What to do. Beneath this task are the entries; from the line with "building: none -> [113,332,166,365]" through the last one, transcribe every line exactly and nothing else, skipping pictures.

(Records for the task Opens)

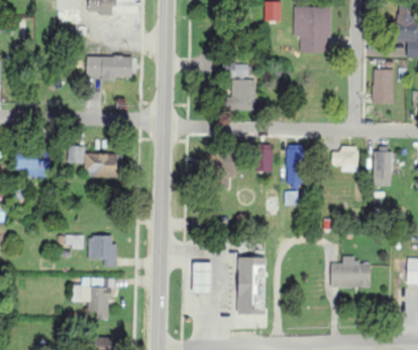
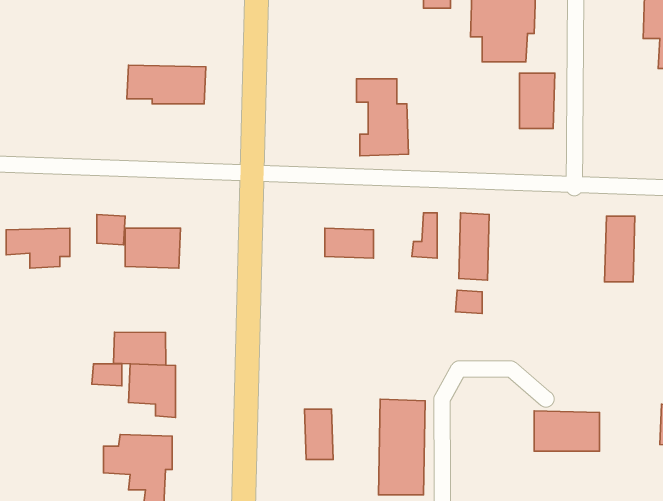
building: [373,70,394,103] -> [520,73,555,128]
building: [331,146,358,171] -> none
building: none -> [113,332,166,365]

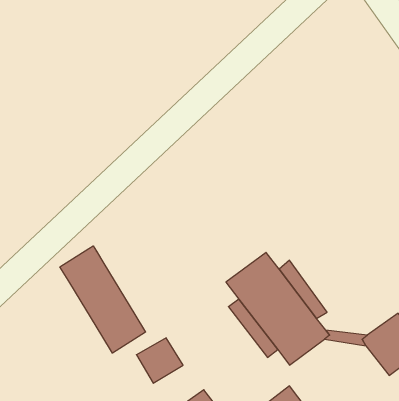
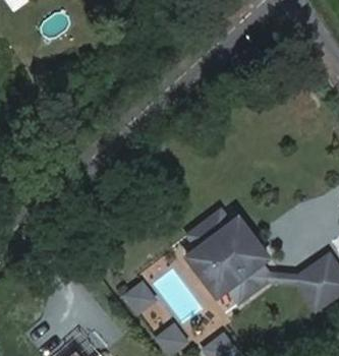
building: [60,246,146,353] -> none

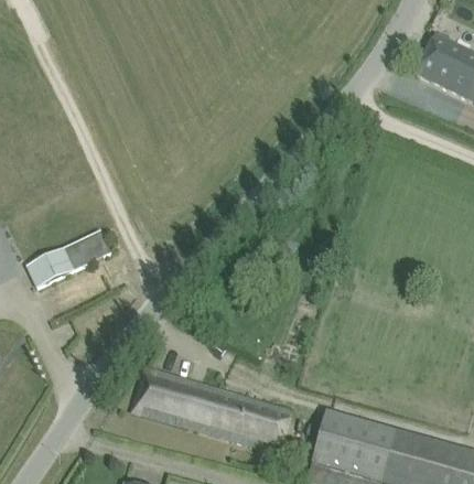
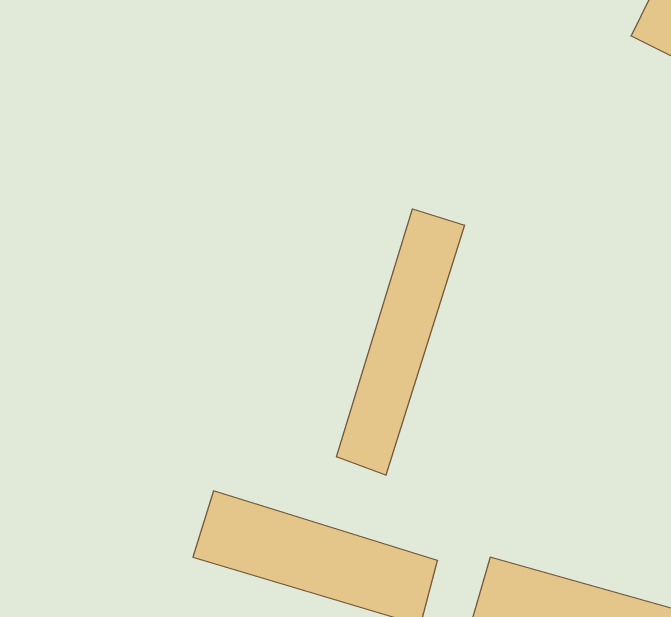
building: none -> [337,209,465,475]
building: [28,229,111,287] -> none

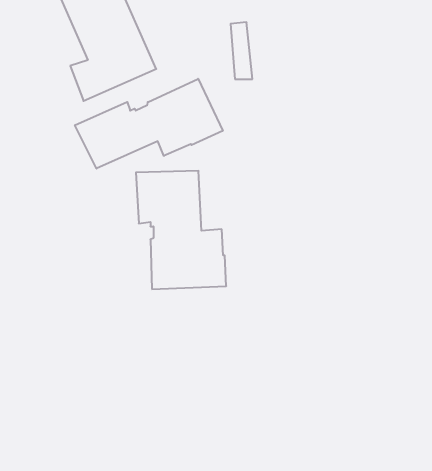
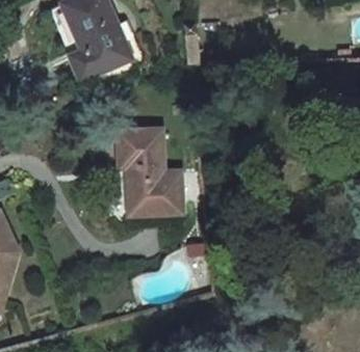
building: [75,79,223,169] -> none

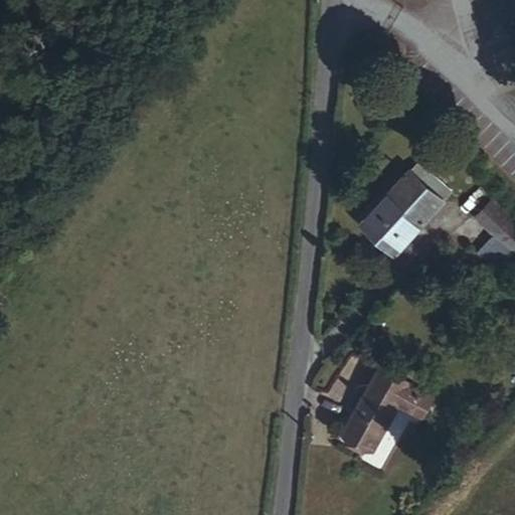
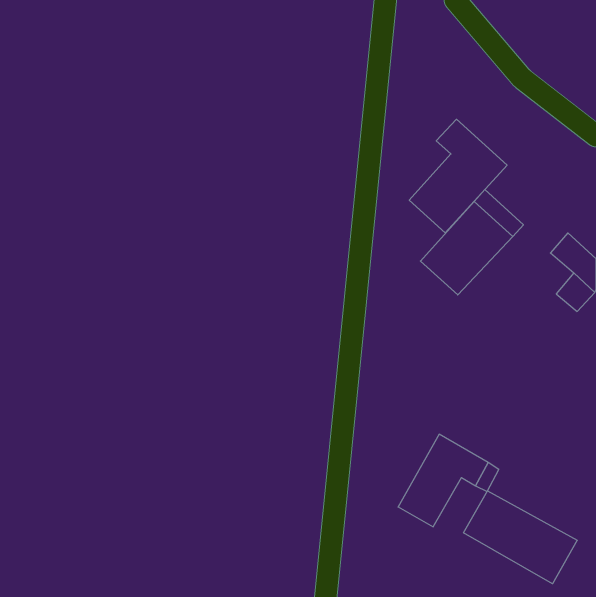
building: none -> [409,119,507,233]
building: none -> [464,491,577,584]

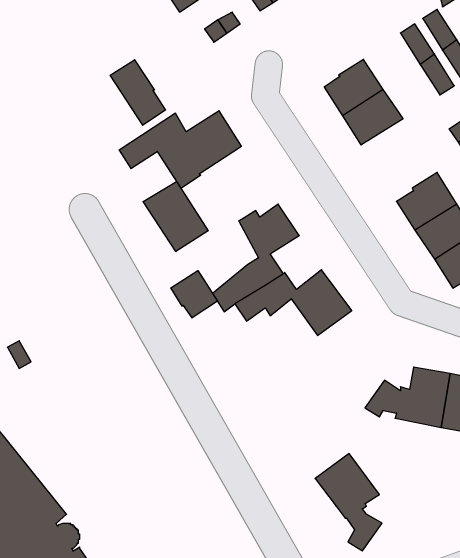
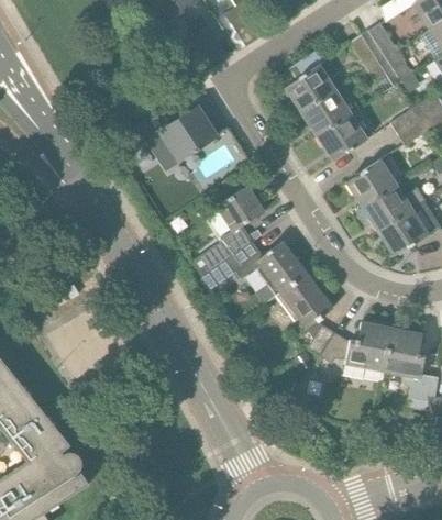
building: [110,60,166,125] -> none
building: none -> [317,113,367,161]
building: [143,182,208,252] -> none
building: [171,271,218,318] -> none
building: [315,454,382,551] -> [280,274,336,355]

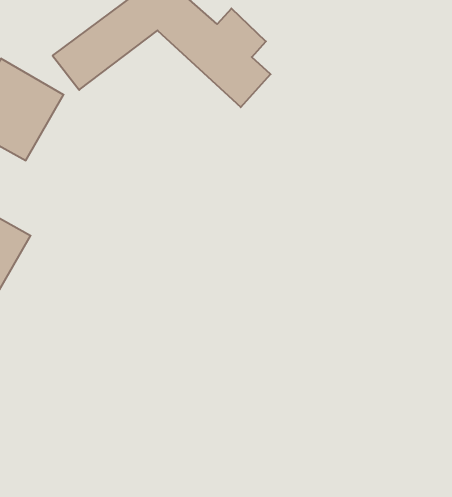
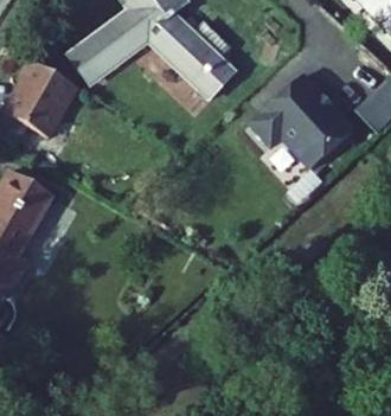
building: none -> [251,75,353,167]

(Records for the task Closes)

Your solution.
building: none -> [113,332,166,365]

building: [60,246,146,353] -> none

building: none -> [337,209,465,475]
building: [28,229,111,287] -> none

building: [75,79,223,169] -> none

building: none -> [409,119,507,233]
building: none -> [464,491,577,584]

building: [110,60,166,125] -> none
building: none -> [317,113,367,161]
building: [143,182,208,252] -> none
building: [171,271,218,318] -> none
building: [315,454,382,551] -> [280,274,336,355]

building: none -> [251,75,353,167]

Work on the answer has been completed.